YOUR ASSIGNMENT: Find the line with "yellow cup: 1 -> 2" in the records below, then please transcribe it and every later line exactly, omitting the pictures and adding nothing.

EXERCISE MATERIAL:
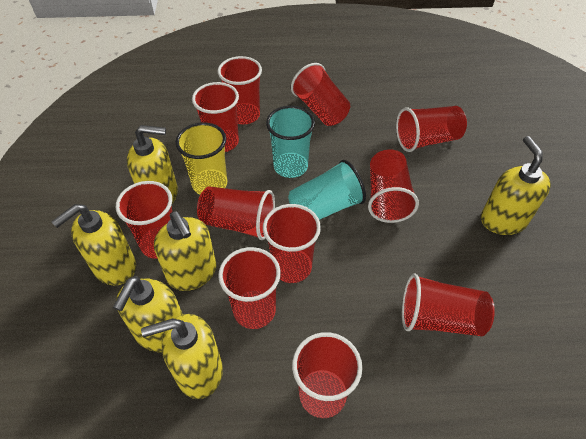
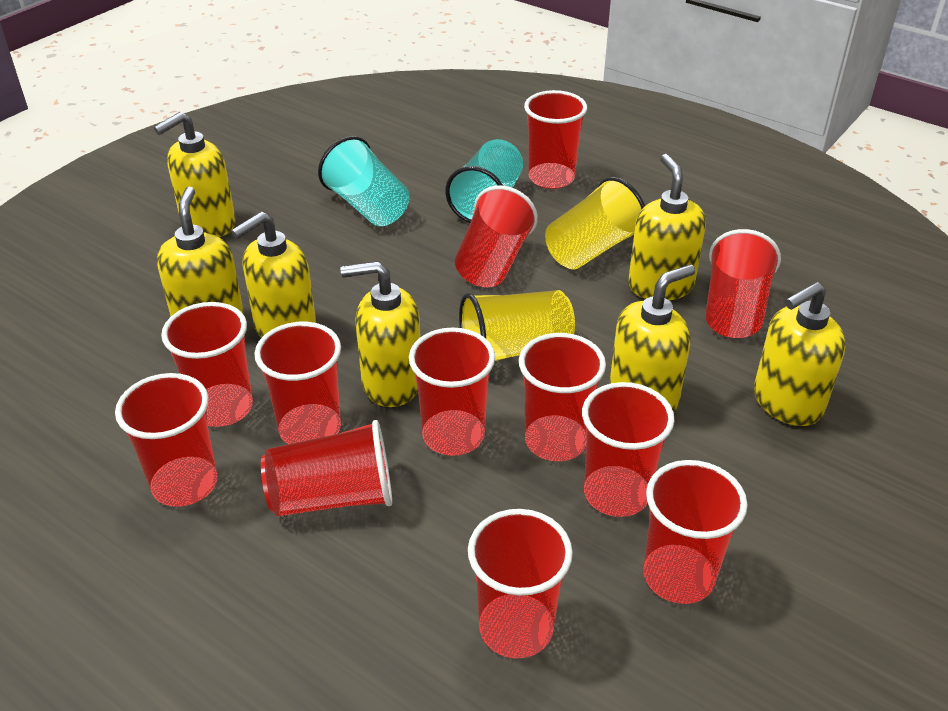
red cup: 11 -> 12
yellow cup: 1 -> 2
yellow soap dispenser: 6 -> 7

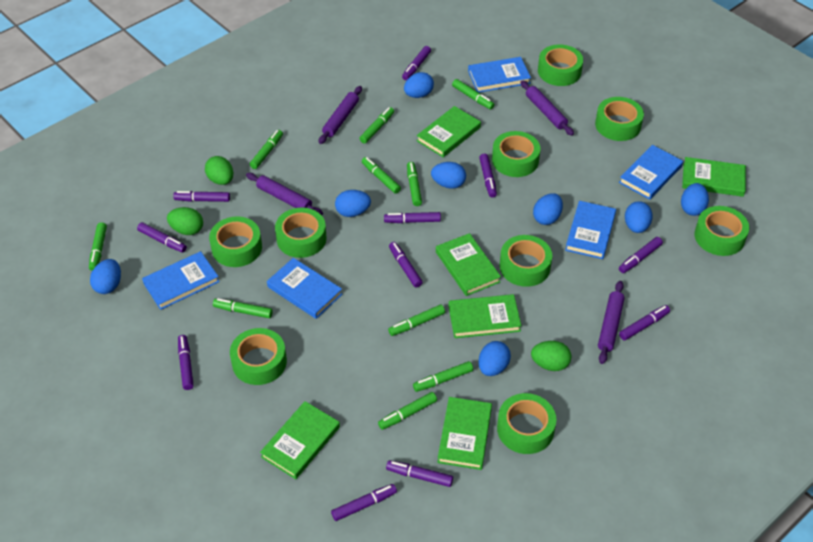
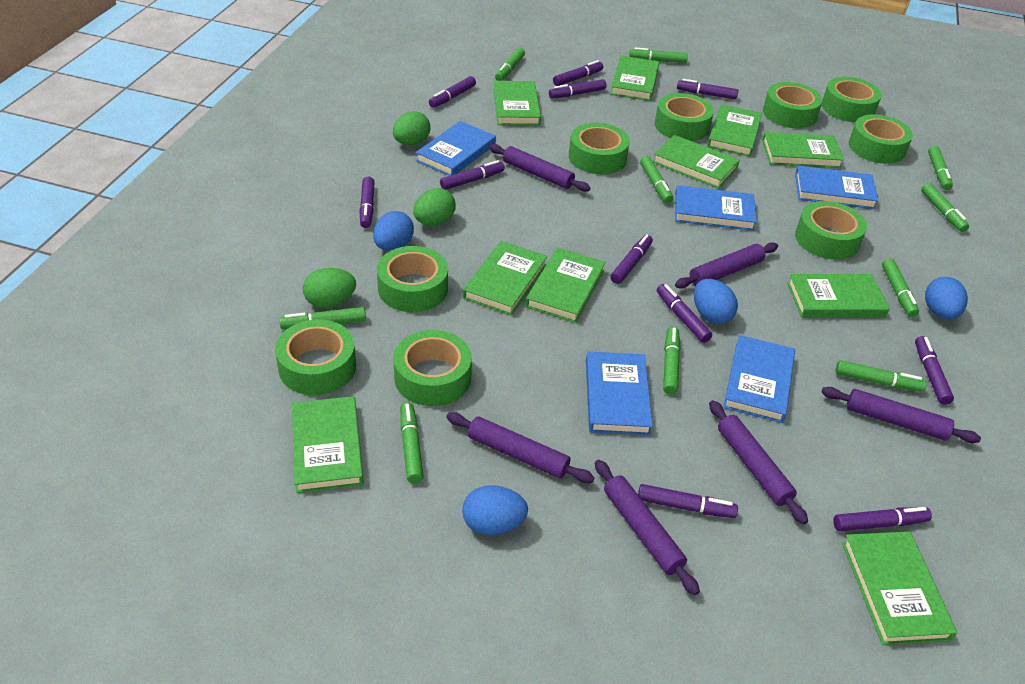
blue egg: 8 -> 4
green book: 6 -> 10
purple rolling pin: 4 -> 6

EXERCISE SOLUTION:
yellow cup: 1 -> 2
yellow soap dispenser: 6 -> 7

blue egg: 8 -> 4
green book: 6 -> 10
purple rolling pin: 4 -> 6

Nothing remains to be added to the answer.